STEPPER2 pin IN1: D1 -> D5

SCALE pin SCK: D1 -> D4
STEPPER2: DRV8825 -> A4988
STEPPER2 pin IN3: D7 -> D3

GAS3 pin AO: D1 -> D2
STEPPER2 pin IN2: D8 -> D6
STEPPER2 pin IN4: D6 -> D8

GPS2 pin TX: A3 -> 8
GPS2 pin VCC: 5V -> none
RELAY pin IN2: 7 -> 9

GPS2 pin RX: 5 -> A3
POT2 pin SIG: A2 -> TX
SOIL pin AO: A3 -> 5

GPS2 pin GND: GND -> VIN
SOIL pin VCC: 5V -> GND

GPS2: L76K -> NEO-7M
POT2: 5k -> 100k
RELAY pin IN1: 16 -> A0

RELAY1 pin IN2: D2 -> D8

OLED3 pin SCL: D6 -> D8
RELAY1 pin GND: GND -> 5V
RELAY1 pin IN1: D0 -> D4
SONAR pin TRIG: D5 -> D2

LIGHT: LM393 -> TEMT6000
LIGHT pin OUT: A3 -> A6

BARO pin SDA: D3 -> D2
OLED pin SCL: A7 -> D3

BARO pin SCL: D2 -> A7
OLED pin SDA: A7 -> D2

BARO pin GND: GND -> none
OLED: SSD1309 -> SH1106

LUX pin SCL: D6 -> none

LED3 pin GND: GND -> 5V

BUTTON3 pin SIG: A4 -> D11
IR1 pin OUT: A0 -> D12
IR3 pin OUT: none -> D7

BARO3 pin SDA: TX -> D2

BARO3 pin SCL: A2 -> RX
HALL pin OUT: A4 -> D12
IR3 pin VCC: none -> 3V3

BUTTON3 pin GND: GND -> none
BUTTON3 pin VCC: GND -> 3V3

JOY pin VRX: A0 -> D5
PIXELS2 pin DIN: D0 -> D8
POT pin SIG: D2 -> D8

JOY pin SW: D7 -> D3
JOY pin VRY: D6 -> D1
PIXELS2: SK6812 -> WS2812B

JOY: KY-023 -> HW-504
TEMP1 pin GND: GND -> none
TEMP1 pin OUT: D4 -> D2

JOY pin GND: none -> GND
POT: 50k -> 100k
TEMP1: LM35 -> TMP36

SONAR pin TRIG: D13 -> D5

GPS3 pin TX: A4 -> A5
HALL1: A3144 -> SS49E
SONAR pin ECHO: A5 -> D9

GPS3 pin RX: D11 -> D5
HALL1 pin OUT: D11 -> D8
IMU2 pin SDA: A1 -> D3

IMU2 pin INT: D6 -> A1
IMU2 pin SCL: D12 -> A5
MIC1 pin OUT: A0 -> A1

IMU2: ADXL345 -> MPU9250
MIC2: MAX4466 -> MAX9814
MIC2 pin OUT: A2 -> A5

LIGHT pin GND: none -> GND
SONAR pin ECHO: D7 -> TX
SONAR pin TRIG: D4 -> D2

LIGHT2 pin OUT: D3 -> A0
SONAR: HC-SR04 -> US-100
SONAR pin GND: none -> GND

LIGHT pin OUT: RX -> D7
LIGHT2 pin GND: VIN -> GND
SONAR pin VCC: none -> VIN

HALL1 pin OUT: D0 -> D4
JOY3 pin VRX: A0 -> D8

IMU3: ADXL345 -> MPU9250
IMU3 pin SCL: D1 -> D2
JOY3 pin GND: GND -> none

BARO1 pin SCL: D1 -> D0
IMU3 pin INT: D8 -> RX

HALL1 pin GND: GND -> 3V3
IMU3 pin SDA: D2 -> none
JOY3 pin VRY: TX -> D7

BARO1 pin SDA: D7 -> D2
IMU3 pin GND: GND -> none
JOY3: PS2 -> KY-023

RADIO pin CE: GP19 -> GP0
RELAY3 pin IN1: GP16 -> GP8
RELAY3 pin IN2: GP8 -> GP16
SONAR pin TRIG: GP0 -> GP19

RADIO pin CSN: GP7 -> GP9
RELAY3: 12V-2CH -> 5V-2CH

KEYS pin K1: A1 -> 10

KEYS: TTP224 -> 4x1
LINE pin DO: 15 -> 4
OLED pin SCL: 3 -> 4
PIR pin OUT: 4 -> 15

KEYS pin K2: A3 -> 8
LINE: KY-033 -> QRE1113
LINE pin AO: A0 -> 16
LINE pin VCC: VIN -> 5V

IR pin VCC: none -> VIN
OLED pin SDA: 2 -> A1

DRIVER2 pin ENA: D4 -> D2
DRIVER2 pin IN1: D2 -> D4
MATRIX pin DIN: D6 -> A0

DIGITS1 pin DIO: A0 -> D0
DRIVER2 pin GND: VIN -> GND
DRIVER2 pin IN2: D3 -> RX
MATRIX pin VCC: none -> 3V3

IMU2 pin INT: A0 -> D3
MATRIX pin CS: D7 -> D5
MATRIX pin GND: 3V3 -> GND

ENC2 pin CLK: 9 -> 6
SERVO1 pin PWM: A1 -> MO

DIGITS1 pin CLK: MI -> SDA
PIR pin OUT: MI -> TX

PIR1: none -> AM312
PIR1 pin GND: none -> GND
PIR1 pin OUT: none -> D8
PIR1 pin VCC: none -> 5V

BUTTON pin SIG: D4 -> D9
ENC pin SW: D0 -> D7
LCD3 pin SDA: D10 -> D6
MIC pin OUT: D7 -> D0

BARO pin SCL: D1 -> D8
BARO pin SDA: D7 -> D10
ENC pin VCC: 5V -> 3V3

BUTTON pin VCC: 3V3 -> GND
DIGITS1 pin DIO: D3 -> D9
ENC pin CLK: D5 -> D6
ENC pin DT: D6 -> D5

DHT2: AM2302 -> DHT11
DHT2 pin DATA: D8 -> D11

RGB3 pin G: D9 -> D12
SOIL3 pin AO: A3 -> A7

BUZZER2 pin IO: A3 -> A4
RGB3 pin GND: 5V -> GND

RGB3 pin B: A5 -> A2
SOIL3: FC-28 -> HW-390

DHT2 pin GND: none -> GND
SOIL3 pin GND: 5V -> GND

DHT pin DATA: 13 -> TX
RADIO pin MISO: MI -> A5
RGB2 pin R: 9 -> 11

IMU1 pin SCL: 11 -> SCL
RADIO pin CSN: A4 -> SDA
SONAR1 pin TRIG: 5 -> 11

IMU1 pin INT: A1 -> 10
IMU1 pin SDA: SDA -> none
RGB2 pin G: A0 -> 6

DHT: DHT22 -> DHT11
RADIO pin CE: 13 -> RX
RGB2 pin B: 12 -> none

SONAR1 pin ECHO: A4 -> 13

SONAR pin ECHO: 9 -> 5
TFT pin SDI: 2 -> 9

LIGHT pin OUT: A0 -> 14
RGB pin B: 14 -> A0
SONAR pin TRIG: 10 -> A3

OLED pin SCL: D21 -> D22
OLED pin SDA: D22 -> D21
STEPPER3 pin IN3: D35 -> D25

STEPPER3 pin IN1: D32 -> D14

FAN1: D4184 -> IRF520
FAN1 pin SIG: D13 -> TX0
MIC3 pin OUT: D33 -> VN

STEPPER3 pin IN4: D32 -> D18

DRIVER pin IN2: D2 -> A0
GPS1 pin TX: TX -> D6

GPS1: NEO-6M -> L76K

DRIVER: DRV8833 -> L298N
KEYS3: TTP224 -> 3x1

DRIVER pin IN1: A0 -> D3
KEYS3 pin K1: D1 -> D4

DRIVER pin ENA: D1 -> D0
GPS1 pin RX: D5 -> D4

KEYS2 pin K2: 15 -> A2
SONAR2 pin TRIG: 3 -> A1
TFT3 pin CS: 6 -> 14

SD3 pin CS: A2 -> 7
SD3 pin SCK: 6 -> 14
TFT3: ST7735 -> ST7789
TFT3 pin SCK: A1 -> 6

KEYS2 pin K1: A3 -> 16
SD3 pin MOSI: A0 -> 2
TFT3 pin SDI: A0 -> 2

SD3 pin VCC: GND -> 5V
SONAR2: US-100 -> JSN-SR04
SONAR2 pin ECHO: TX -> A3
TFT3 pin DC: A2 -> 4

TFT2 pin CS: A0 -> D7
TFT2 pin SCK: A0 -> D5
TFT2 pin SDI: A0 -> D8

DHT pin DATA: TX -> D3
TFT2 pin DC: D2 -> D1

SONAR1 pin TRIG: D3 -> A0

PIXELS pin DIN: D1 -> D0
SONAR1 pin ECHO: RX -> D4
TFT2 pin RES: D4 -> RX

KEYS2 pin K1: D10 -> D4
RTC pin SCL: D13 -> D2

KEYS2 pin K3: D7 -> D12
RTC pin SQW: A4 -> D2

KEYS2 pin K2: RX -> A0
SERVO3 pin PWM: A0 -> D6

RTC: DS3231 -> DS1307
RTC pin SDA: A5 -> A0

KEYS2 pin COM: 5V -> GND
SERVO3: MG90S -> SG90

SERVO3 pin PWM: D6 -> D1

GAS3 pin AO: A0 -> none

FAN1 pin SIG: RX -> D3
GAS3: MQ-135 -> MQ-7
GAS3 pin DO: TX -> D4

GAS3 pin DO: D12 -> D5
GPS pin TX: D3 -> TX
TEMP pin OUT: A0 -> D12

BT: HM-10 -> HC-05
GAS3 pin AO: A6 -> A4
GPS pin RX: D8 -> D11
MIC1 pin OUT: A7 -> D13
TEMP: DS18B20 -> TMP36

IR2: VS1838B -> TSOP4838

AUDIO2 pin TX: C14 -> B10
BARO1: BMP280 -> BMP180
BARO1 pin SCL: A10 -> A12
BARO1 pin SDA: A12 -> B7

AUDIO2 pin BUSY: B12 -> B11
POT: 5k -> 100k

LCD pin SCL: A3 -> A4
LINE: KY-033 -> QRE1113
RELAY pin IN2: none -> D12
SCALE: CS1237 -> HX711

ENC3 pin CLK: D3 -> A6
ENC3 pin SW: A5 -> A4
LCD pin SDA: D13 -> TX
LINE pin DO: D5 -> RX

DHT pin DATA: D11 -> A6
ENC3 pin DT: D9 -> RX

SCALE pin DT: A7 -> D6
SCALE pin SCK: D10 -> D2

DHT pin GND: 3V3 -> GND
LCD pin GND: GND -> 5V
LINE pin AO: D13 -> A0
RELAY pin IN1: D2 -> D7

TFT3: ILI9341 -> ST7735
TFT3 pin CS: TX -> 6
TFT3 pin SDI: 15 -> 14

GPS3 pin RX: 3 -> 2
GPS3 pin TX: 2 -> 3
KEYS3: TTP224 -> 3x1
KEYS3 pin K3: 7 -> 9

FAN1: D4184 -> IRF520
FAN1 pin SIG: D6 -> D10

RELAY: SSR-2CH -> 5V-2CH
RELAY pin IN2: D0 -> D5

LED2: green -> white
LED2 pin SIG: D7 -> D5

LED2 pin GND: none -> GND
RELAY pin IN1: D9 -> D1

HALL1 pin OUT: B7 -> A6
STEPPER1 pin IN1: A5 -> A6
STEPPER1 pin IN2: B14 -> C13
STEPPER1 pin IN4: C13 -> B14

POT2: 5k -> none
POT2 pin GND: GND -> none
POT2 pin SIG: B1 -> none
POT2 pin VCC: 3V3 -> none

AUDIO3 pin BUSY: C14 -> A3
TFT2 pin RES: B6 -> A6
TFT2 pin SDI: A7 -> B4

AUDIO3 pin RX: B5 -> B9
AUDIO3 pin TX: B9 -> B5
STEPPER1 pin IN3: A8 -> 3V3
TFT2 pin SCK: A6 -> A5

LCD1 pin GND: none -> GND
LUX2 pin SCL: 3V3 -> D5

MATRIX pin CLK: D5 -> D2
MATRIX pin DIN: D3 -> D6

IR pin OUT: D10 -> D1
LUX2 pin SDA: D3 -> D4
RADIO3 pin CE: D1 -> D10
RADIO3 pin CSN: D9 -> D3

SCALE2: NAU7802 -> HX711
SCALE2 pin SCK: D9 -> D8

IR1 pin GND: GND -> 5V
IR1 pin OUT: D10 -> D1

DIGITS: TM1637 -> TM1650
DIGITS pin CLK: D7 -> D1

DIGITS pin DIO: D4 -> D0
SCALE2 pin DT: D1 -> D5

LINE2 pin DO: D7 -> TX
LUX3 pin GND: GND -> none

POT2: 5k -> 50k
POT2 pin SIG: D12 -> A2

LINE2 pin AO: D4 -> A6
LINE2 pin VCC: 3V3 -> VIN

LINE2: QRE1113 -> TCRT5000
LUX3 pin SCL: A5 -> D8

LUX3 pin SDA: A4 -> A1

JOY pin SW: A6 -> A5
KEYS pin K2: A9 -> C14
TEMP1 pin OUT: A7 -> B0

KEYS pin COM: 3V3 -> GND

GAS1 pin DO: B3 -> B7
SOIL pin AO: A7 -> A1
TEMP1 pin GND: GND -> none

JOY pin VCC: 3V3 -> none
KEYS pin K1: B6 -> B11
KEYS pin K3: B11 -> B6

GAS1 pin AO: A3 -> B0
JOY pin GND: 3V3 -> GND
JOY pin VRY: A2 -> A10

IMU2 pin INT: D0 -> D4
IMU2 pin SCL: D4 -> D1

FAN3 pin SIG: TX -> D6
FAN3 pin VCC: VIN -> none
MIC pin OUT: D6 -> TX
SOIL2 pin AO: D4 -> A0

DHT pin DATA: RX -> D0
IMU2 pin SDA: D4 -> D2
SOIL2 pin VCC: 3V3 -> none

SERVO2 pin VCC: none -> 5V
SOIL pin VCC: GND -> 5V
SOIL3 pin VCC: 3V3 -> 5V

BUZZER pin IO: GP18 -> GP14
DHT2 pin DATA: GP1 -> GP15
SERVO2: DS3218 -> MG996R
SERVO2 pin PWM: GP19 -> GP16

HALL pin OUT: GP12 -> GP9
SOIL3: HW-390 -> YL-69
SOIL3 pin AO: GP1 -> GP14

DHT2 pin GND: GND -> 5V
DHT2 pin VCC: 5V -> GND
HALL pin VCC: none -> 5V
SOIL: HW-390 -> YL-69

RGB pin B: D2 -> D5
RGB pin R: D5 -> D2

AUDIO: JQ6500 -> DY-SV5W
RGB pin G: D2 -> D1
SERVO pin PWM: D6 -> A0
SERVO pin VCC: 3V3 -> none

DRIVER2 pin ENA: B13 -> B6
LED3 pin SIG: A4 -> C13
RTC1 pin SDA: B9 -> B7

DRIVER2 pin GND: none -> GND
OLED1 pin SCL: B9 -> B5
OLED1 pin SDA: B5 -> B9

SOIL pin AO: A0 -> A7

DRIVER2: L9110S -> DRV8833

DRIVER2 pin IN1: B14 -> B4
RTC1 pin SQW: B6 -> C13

## Work instructions
Would you copy, unchanged, the stretch of the records above that begins at the line containing "POT2: 5k -> 100k" and ends at the line containing "JOY: KY-023 -> HW-504", and only that?

## The answer
POT2: 5k -> 100k
RELAY pin IN1: 16 -> A0

RELAY1 pin IN2: D2 -> D8

OLED3 pin SCL: D6 -> D8
RELAY1 pin GND: GND -> 5V
RELAY1 pin IN1: D0 -> D4
SONAR pin TRIG: D5 -> D2

LIGHT: LM393 -> TEMT6000
LIGHT pin OUT: A3 -> A6

BARO pin SDA: D3 -> D2
OLED pin SCL: A7 -> D3

BARO pin SCL: D2 -> A7
OLED pin SDA: A7 -> D2

BARO pin GND: GND -> none
OLED: SSD1309 -> SH1106

LUX pin SCL: D6 -> none

LED3 pin GND: GND -> 5V

BUTTON3 pin SIG: A4 -> D11
IR1 pin OUT: A0 -> D12
IR3 pin OUT: none -> D7

BARO3 pin SDA: TX -> D2

BARO3 pin SCL: A2 -> RX
HALL pin OUT: A4 -> D12
IR3 pin VCC: none -> 3V3

BUTTON3 pin GND: GND -> none
BUTTON3 pin VCC: GND -> 3V3

JOY pin VRX: A0 -> D5
PIXELS2 pin DIN: D0 -> D8
POT pin SIG: D2 -> D8

JOY pin SW: D7 -> D3
JOY pin VRY: D6 -> D1
PIXELS2: SK6812 -> WS2812B

JOY: KY-023 -> HW-504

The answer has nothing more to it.